(Exercise directions): Two lines below mark the span: the one containing "pink padlock: 4 -> 6" and the one containing "yellow flashlight: 1 -> 0". Set down both, plus every line between, exactly as they stand, and nothing else.

(Source data):
········

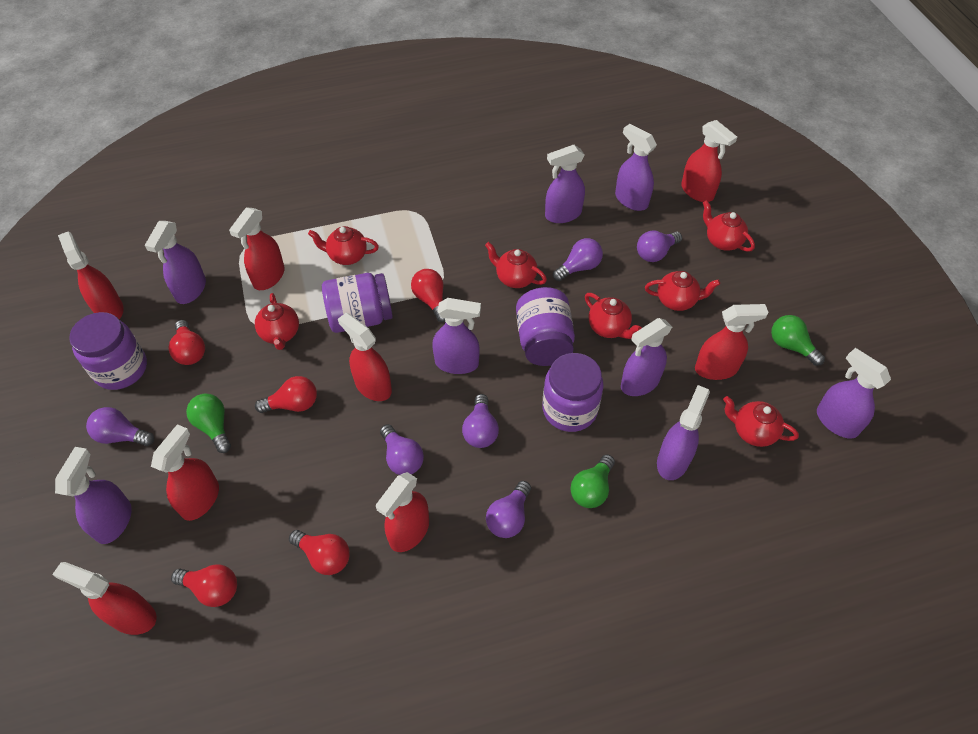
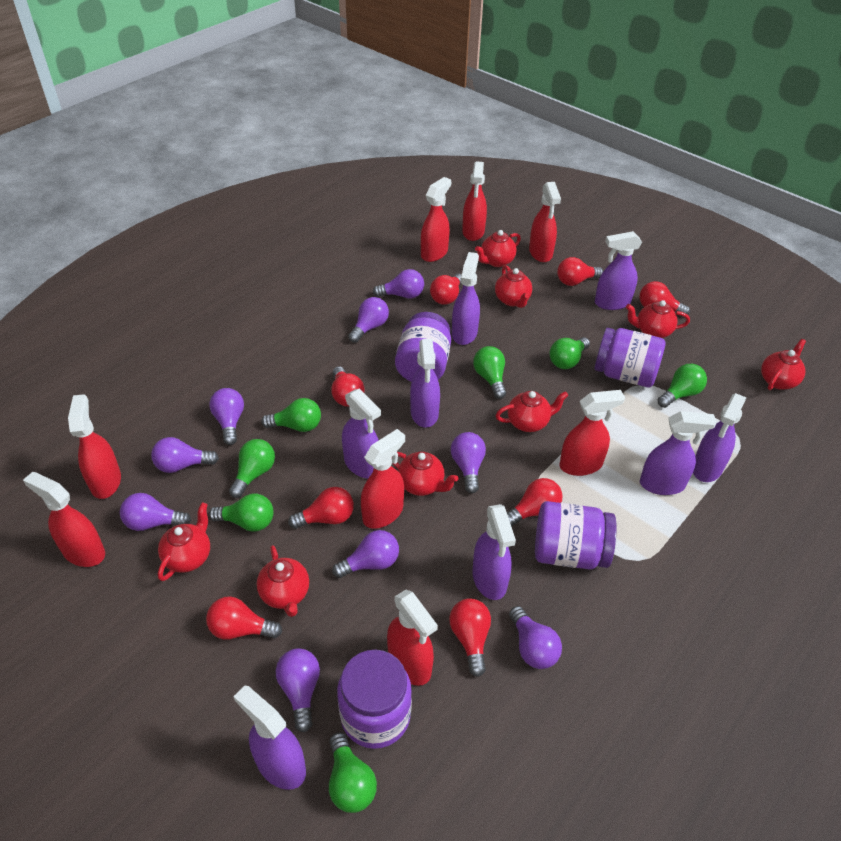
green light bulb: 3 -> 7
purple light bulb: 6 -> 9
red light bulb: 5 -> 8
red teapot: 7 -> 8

········

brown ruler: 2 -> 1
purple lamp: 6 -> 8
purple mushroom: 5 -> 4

········

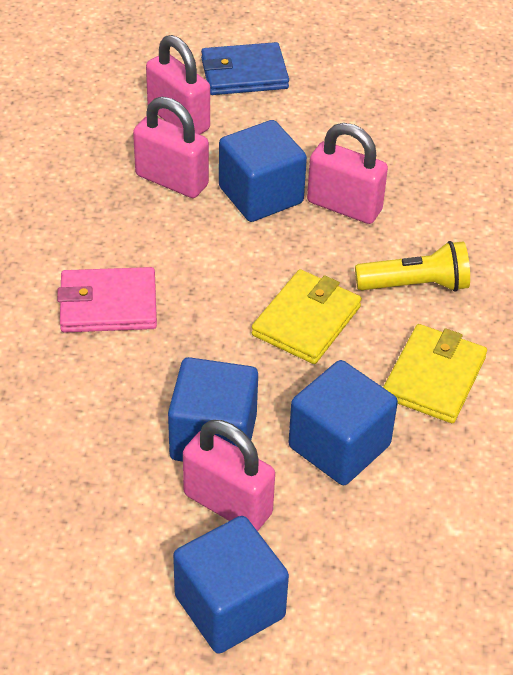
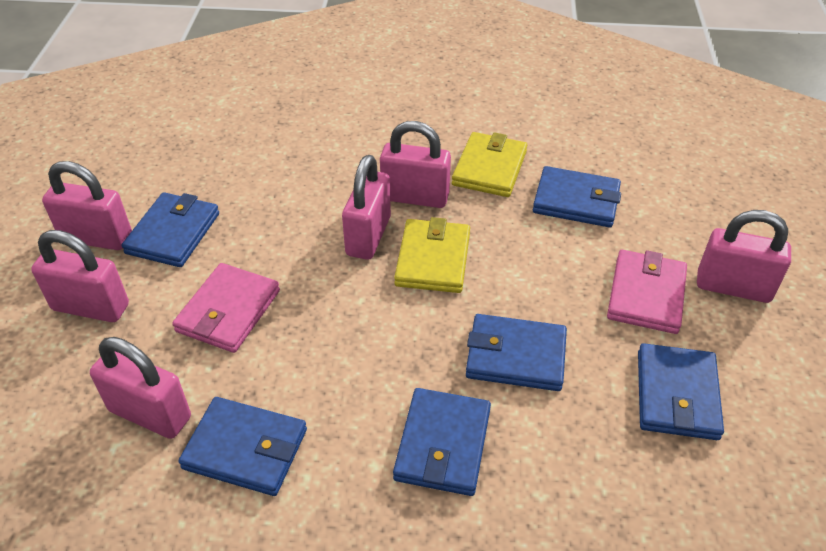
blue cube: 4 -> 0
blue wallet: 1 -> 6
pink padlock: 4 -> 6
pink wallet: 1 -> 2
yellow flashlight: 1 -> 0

········

(Answer box):
pink padlock: 4 -> 6
pink wallet: 1 -> 2
yellow flashlight: 1 -> 0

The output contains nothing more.